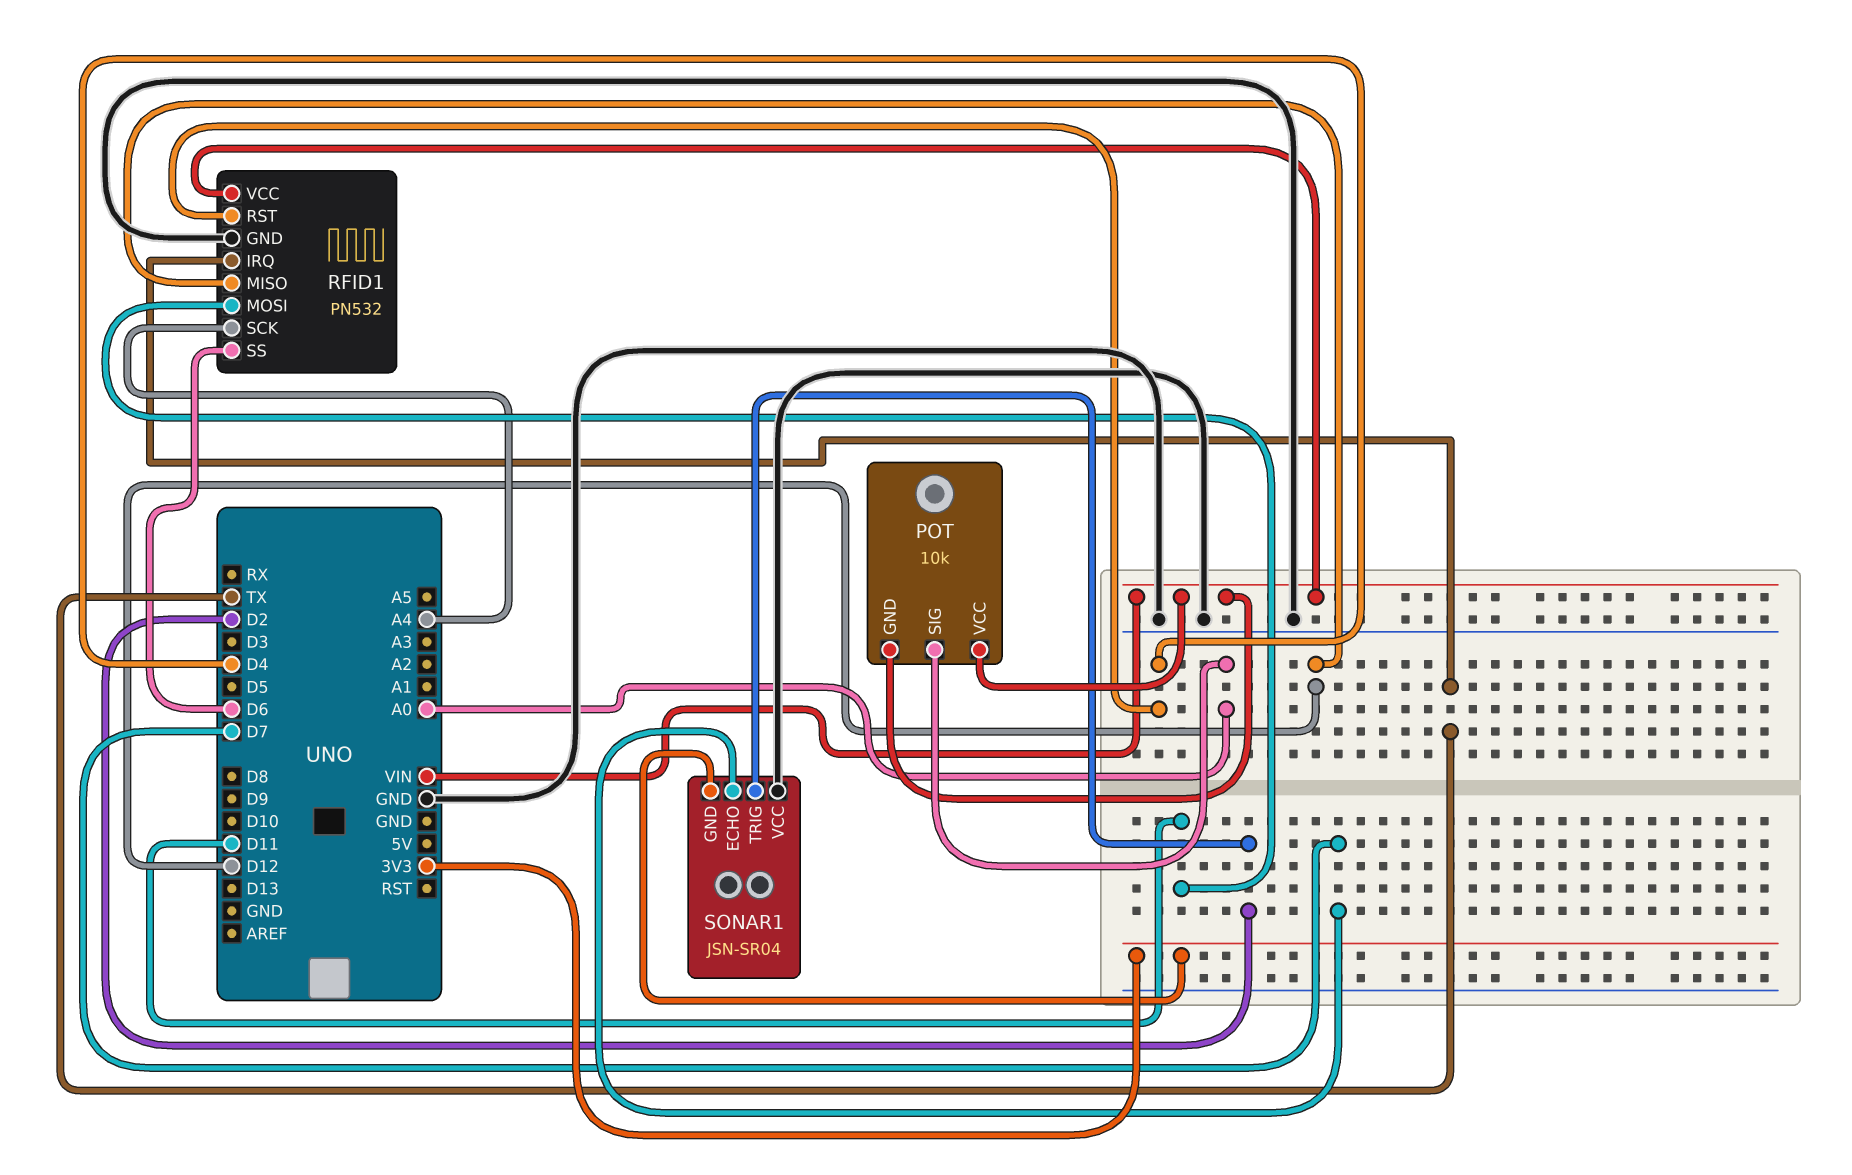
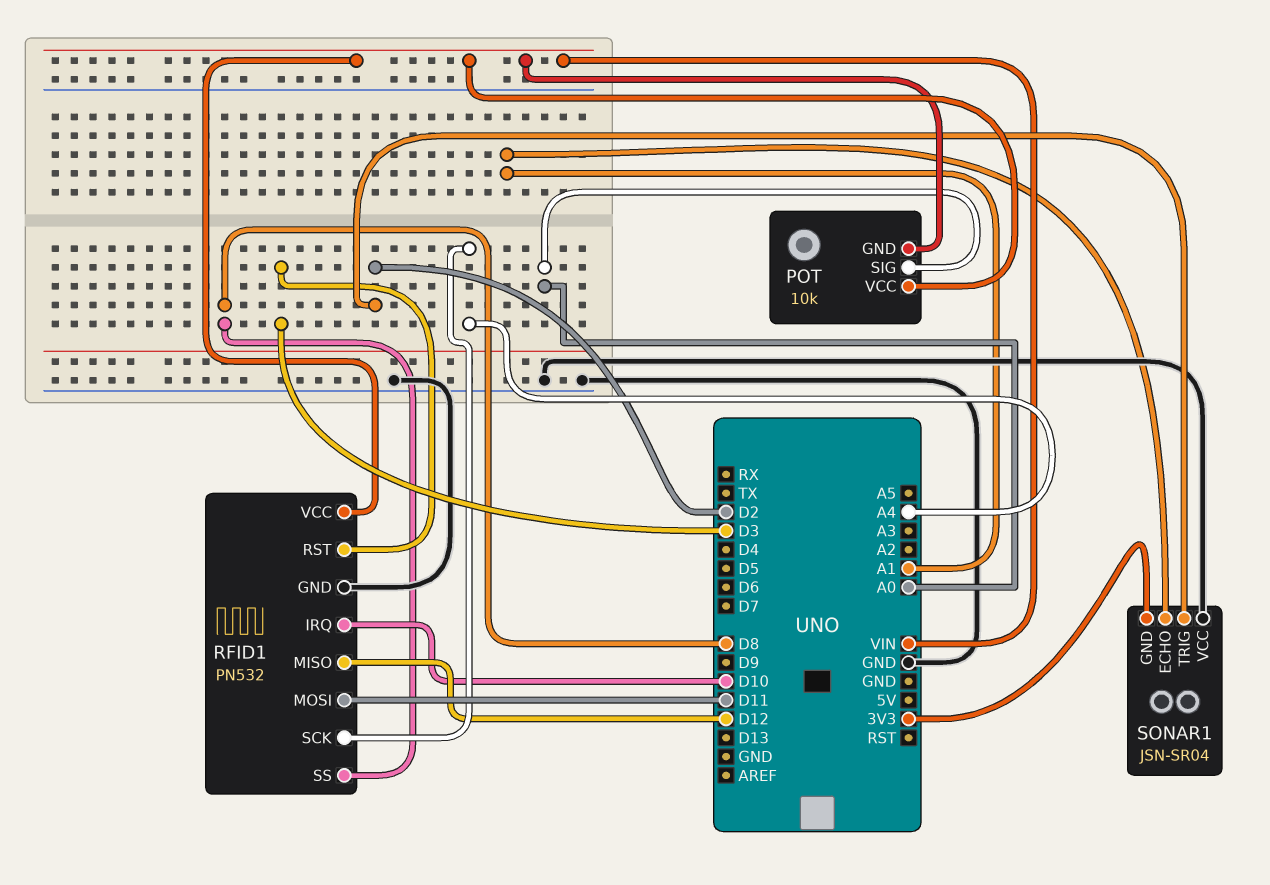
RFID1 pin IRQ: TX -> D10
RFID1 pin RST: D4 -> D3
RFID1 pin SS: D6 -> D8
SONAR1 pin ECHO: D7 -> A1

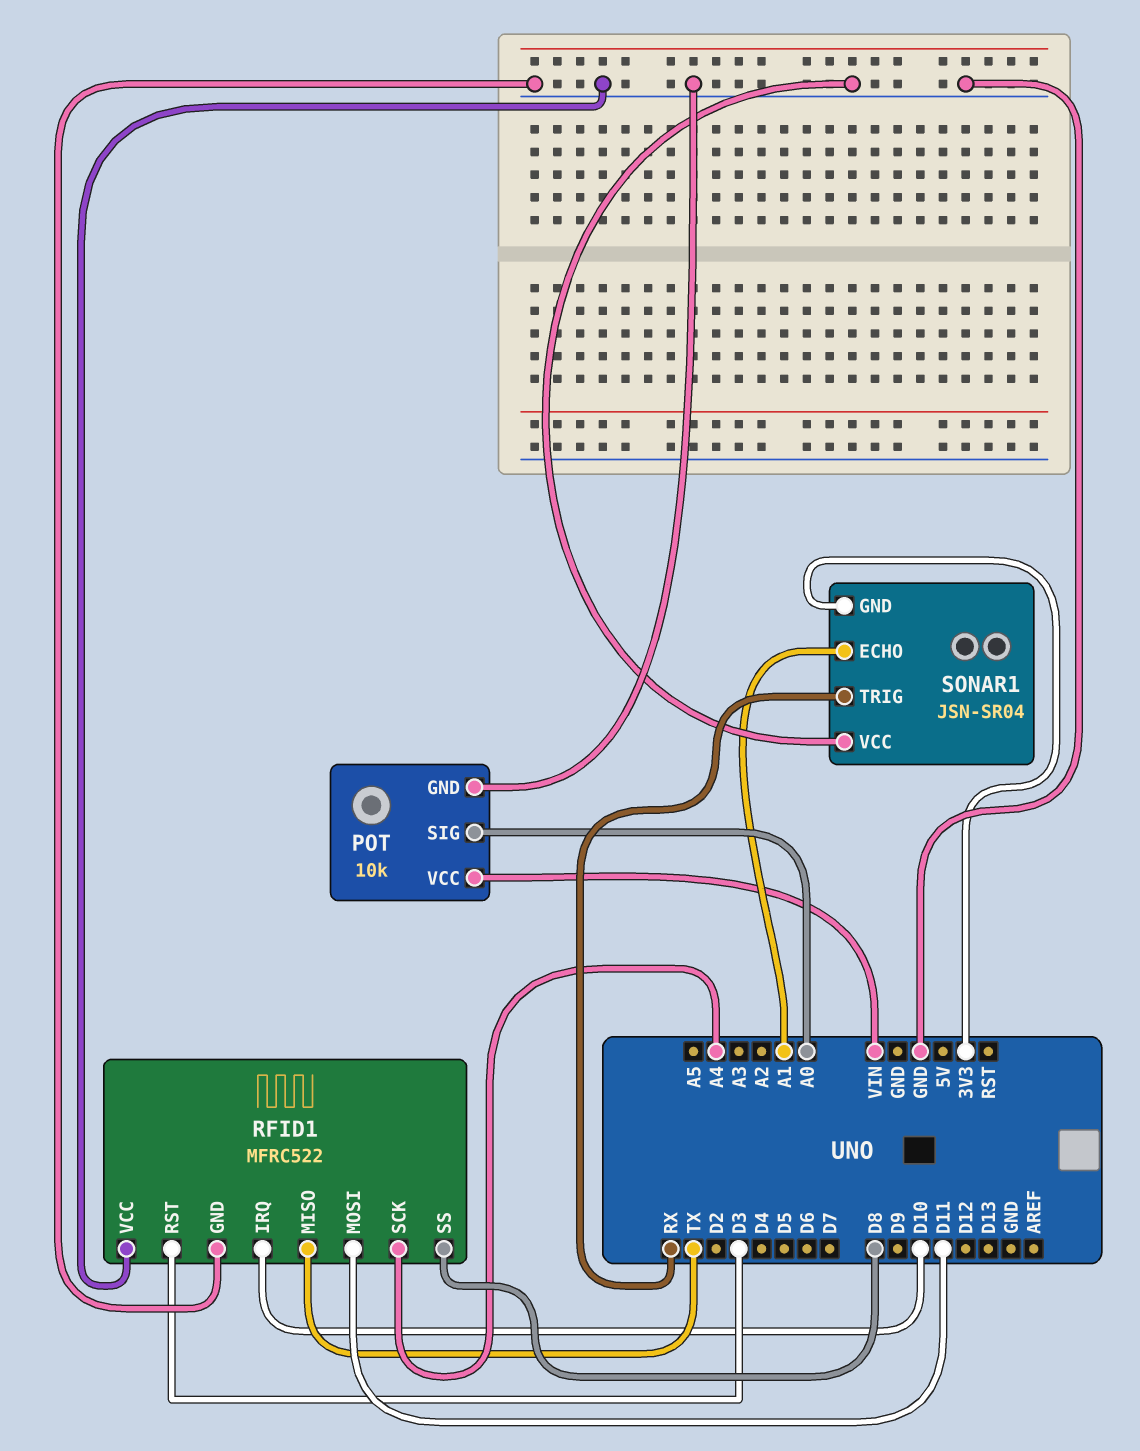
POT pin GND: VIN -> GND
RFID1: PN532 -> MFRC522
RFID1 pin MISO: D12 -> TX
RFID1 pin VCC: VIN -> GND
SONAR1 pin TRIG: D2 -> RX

#####

Return, word for word, each line from the one that contains "RFID1 pin MISO: D12 -> TX" through the end of the listing above.

OUTPUT OF THE TASK |
RFID1 pin MISO: D12 -> TX
RFID1 pin VCC: VIN -> GND
SONAR1 pin TRIG: D2 -> RX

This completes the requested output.